● Your goal
Answer with a bare number: the count of lines in the records below that have the word "road".

[Data records]
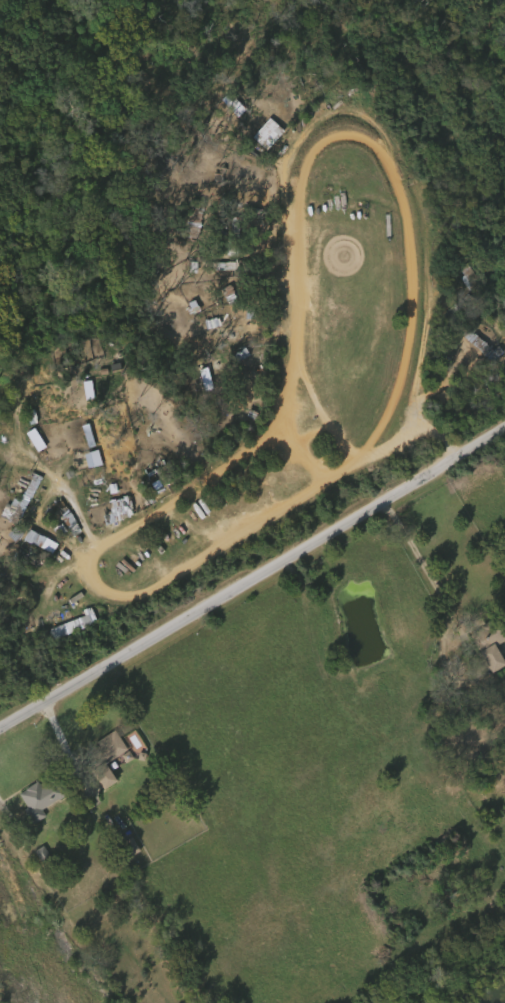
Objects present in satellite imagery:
building: (268, 136)
road: (361, 140)
building: (470, 303)
road: (323, 415)
building: (29, 439)
building: (55, 454)
building: (162, 472)
building: (30, 493)
building: (15, 501)
building: (109, 507)
road: (74, 511)
building: (60, 515)
building: (71, 519)
building: (12, 530)
building: (42, 542)
road: (418, 561)
road: (251, 585)
road: (138, 595)
building: (74, 626)
building: (491, 643)
building: (104, 758)
building: (44, 796)
building: (122, 847)
building: (36, 854)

● Written response
6